▶ Source data
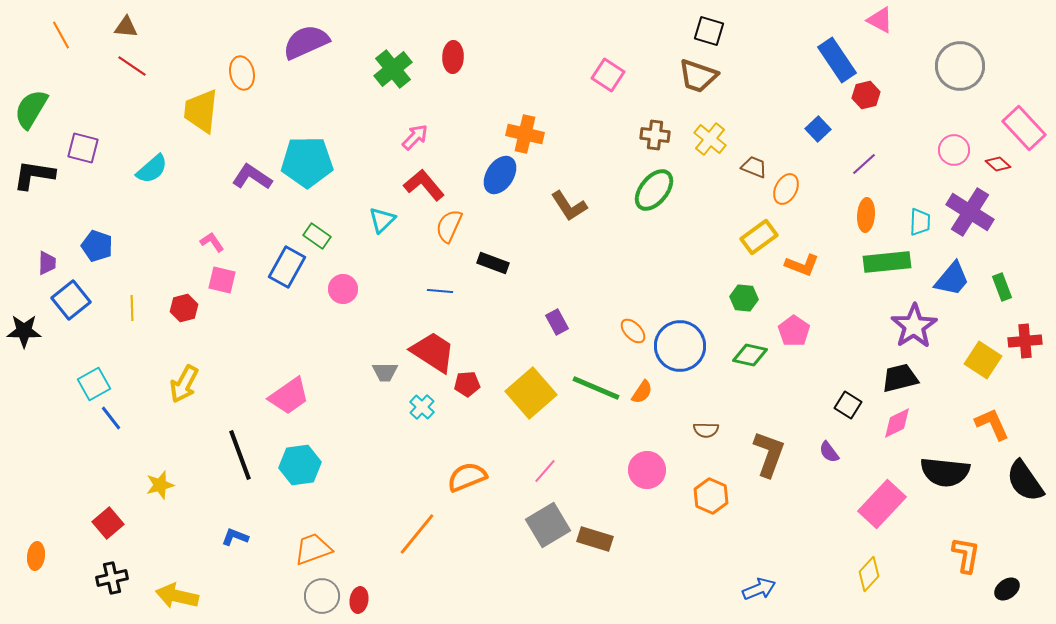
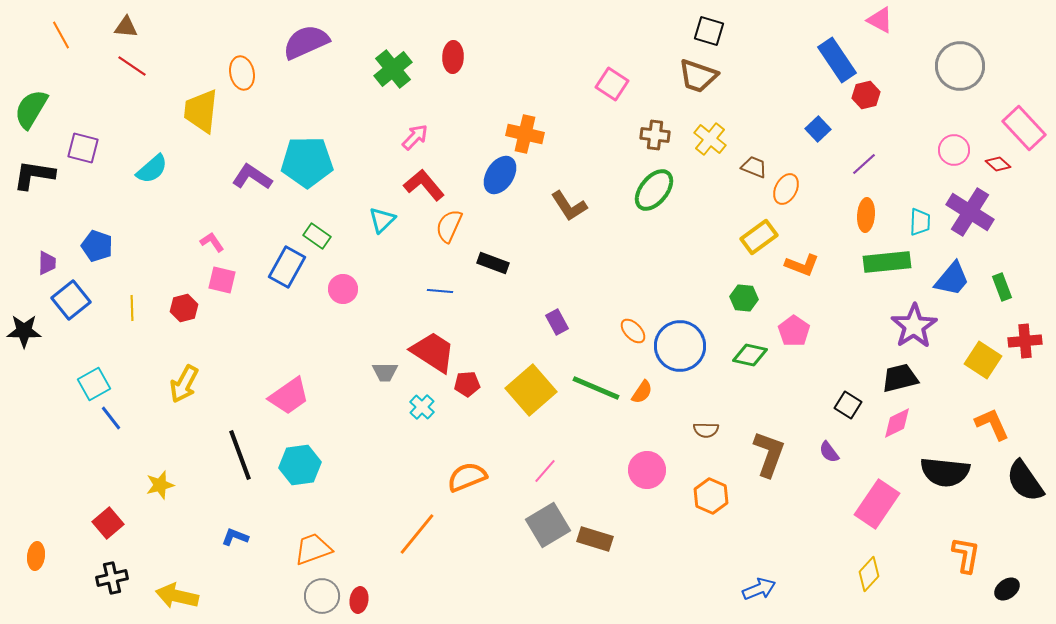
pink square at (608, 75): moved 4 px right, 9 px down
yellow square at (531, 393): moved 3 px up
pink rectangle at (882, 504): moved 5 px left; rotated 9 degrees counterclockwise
==
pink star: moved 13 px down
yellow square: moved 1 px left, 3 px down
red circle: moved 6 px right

▶ What is required
Search the lines above for the string "pink", then show every one that has it.

▶ Reply to the task
pink square at (608, 75): moved 4 px right, 9 px down
pink rectangle at (882, 504): moved 5 px left; rotated 9 degrees counterclockwise
pink star: moved 13 px down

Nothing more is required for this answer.